### DATA SUPPLIED ###

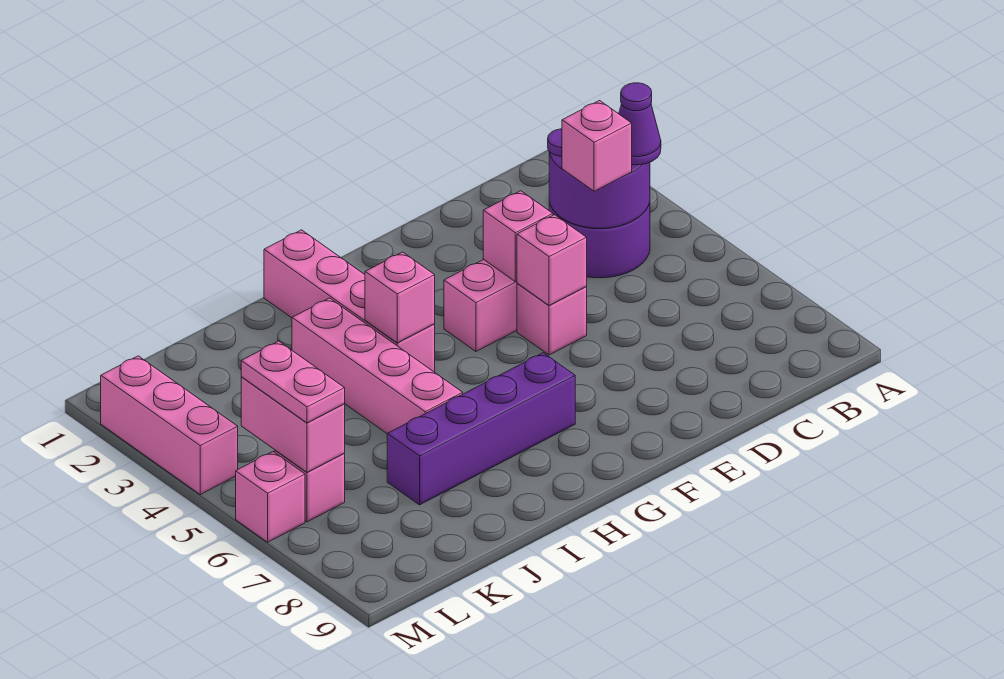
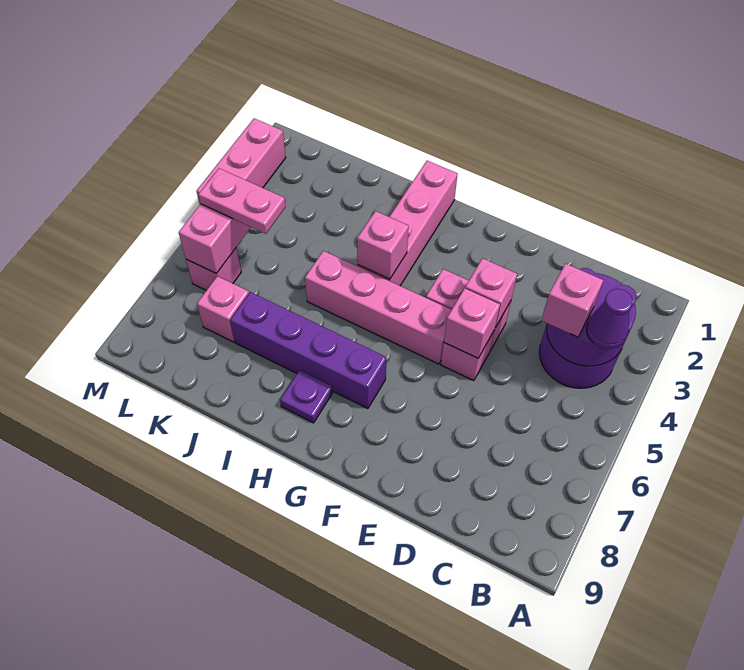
none -> purple plate H8 level 1
pink brick I3:I6 level 1 -> pink brick F5:I5 level 1
pink plate L5:L6 level 3 -> pink plate K5:L5 level 3
pink brick M6 level 1 -> pink brick K7 level 1

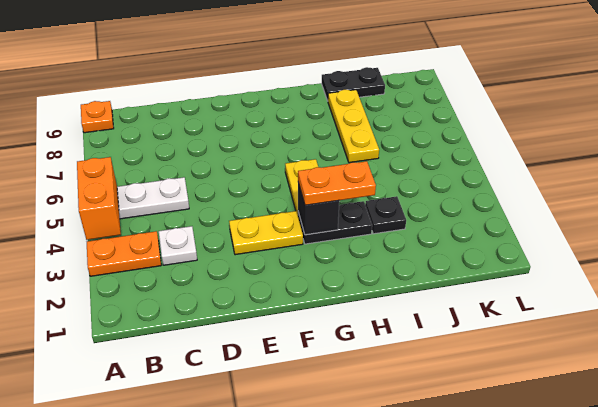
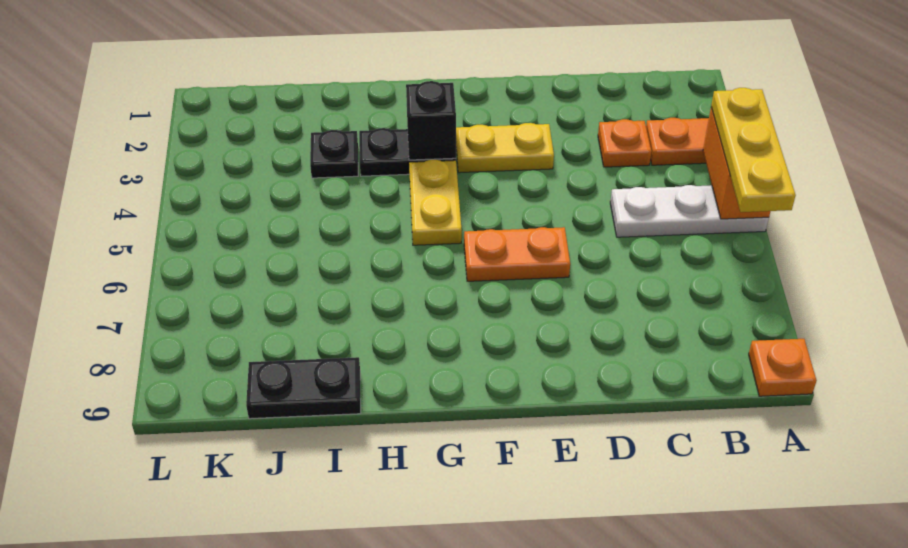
white plate C3 level 1 -> orange plate C3 level 1
orange plate G3:H3 level 3 -> orange plate E6:F6 level 1
yellow plate I6:I8 level 1 -> yellow plate A4:A6 level 3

###

Every line from the one containing "pink brick M6" to the final line of the records must be transcribed exactly, both ends included, with the pictures left out.

• **ANSWER**
pink brick M6 level 1 -> pink brick K7 level 1

white plate C3 level 1 -> orange plate C3 level 1
orange plate G3:H3 level 3 -> orange plate E6:F6 level 1
yellow plate I6:I8 level 1 -> yellow plate A4:A6 level 3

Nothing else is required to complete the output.